# [About this task]
Give back exactly the lines of the entries below from the line with "none -> pink 1x2 brick [382,138,445,188]" to the line with "none -> pink 1x1 brick [219,114,267,173]", inclusive, and only those.

(Before-and-after object lists)
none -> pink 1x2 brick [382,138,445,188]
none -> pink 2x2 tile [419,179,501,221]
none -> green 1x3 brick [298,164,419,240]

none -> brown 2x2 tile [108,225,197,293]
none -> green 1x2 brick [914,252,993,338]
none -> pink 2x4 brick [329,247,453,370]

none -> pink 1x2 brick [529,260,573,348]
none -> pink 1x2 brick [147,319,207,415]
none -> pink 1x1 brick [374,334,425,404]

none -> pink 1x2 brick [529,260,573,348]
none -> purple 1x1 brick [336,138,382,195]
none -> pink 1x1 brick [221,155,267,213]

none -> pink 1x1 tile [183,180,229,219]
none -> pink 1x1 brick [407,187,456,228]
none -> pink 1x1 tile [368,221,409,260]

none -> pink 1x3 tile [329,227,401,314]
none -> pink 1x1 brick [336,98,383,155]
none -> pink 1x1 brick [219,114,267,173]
---
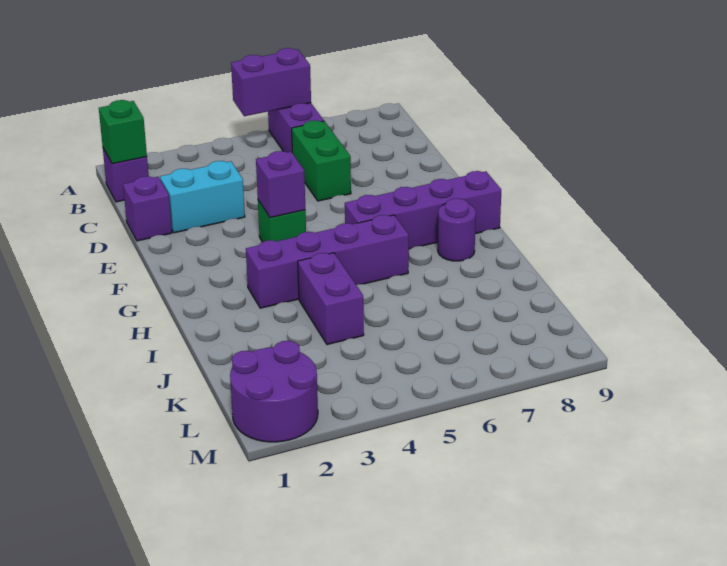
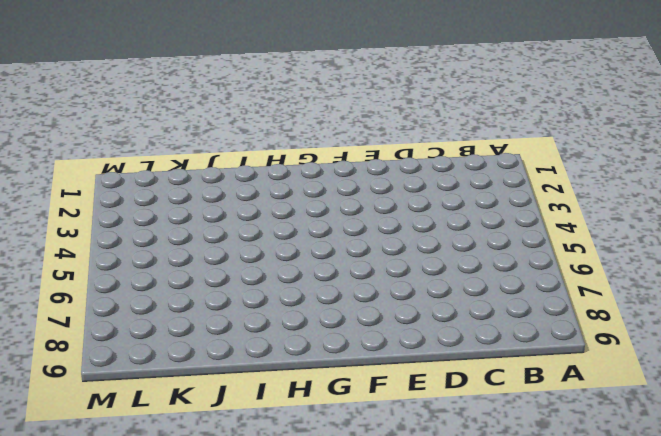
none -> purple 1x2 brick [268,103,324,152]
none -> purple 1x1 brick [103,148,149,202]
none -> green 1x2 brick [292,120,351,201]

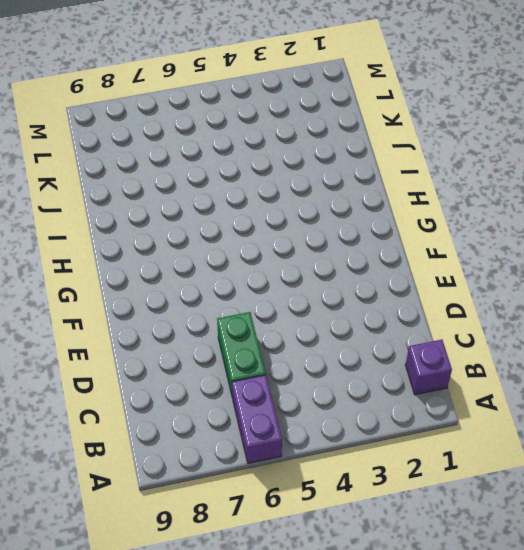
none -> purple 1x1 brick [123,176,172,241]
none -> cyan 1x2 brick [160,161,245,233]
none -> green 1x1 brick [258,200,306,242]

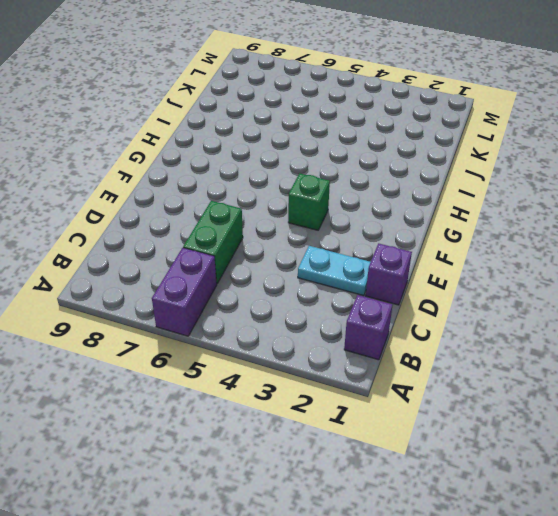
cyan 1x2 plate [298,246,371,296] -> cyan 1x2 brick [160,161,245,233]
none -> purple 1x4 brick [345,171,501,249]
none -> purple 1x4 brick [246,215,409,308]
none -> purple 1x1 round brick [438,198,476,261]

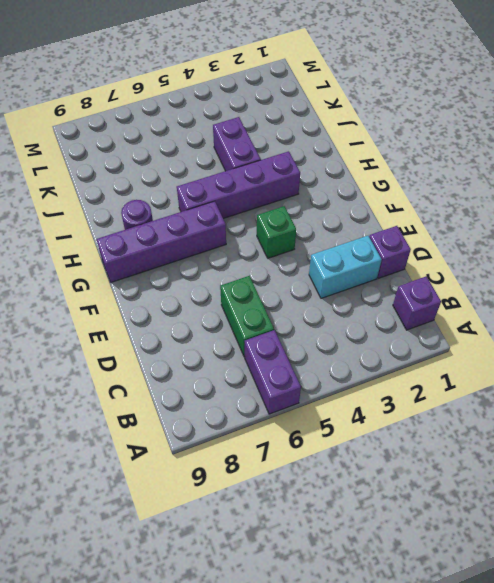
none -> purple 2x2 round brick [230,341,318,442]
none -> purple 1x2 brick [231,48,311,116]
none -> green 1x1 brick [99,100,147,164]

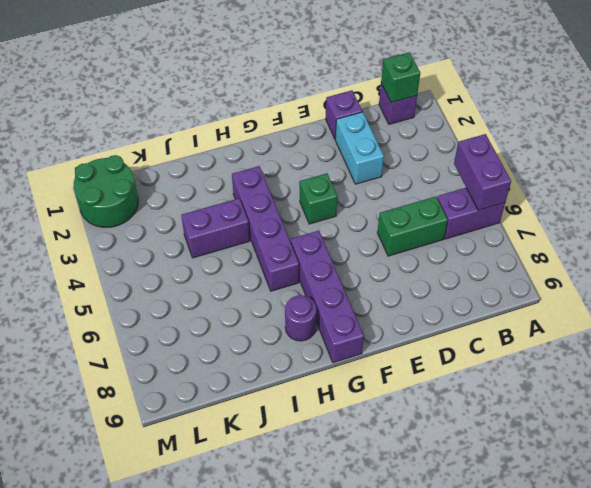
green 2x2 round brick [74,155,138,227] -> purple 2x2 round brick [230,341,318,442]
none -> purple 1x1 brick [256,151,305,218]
* * *
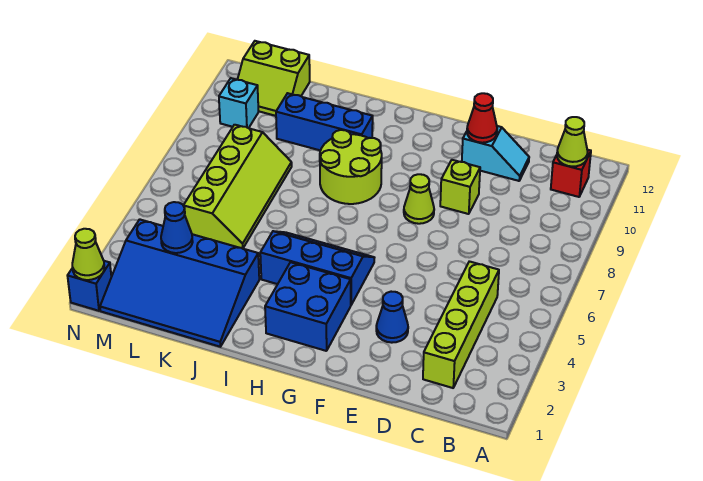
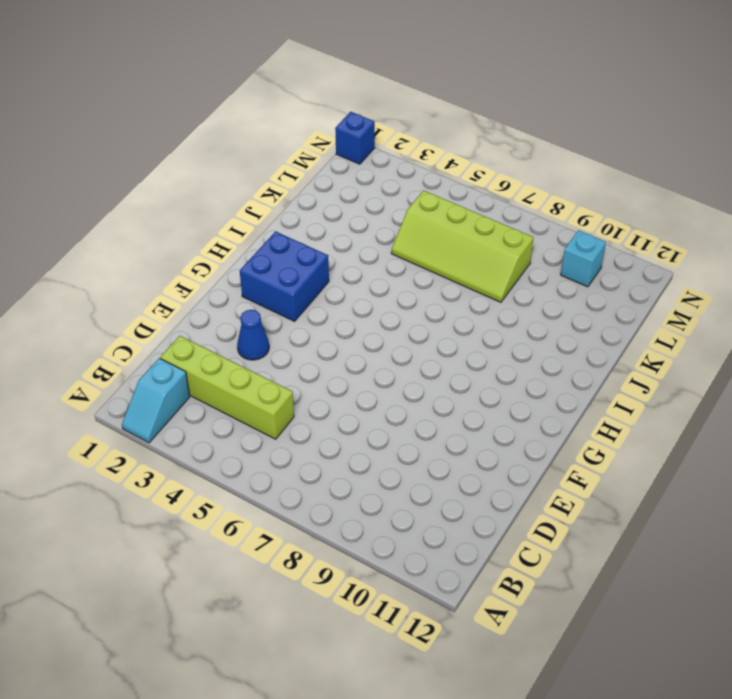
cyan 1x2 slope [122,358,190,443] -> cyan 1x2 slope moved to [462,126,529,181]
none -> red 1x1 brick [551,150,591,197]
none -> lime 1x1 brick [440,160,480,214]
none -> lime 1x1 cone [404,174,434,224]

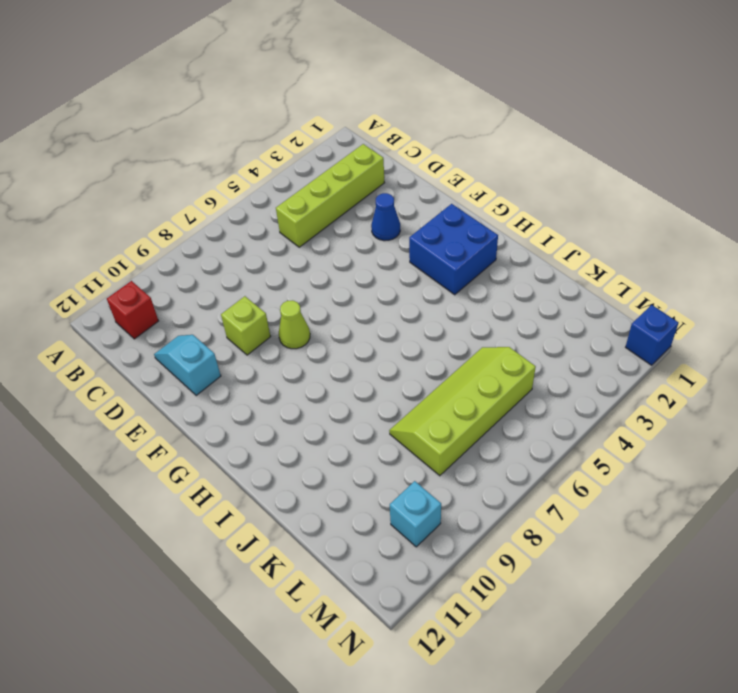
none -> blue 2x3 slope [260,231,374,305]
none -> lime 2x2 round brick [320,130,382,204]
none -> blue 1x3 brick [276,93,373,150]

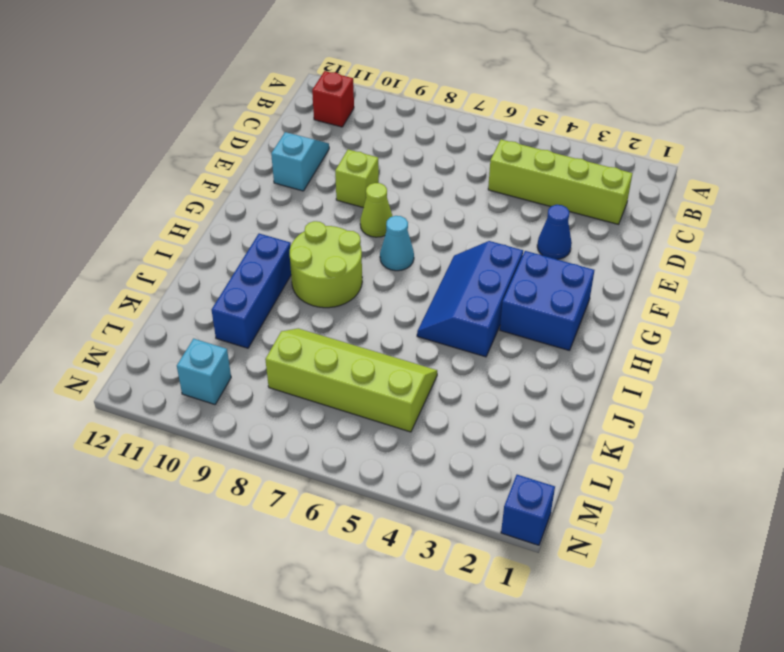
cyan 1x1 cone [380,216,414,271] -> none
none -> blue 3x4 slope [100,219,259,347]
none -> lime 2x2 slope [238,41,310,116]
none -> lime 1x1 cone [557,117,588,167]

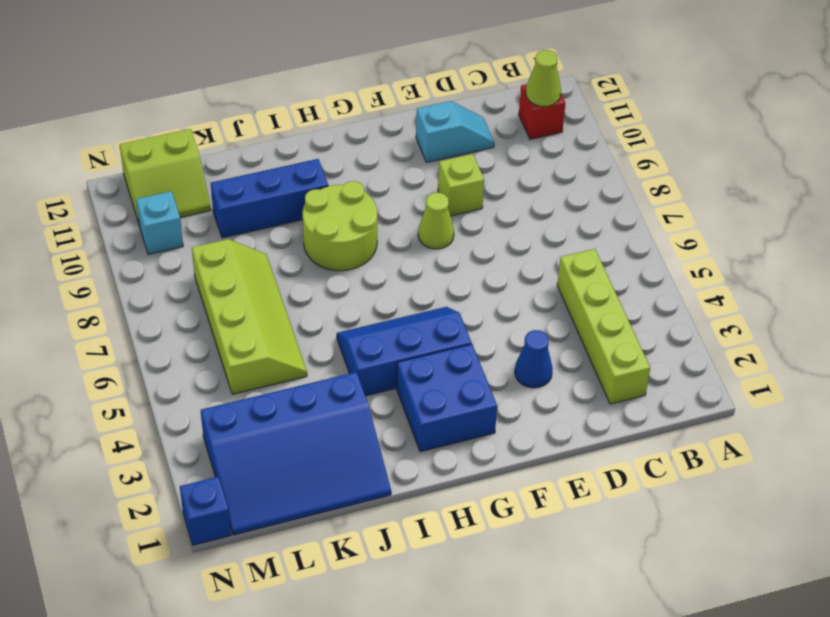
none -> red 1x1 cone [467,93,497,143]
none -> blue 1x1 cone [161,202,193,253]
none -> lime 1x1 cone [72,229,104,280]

# [Solution]
none -> pink 1x2 brick [382,138,445,188]
none -> pink 2x2 tile [419,179,501,221]
none -> green 1x3 brick [298,164,419,240]

none -> brown 2x2 tile [108,225,197,293]
none -> green 1x2 brick [914,252,993,338]
none -> pink 2x4 brick [329,247,453,370]

none -> pink 1x2 brick [529,260,573,348]
none -> pink 1x2 brick [147,319,207,415]
none -> pink 1x1 brick [374,334,425,404]

none -> pink 1x2 brick [529,260,573,348]
none -> purple 1x1 brick [336,138,382,195]
none -> pink 1x1 brick [221,155,267,213]

none -> pink 1x1 tile [183,180,229,219]
none -> pink 1x1 brick [407,187,456,228]
none -> pink 1x1 tile [368,221,409,260]

none -> pink 1x3 tile [329,227,401,314]
none -> pink 1x1 brick [336,98,383,155]
none -> pink 1x1 brick [219,114,267,173]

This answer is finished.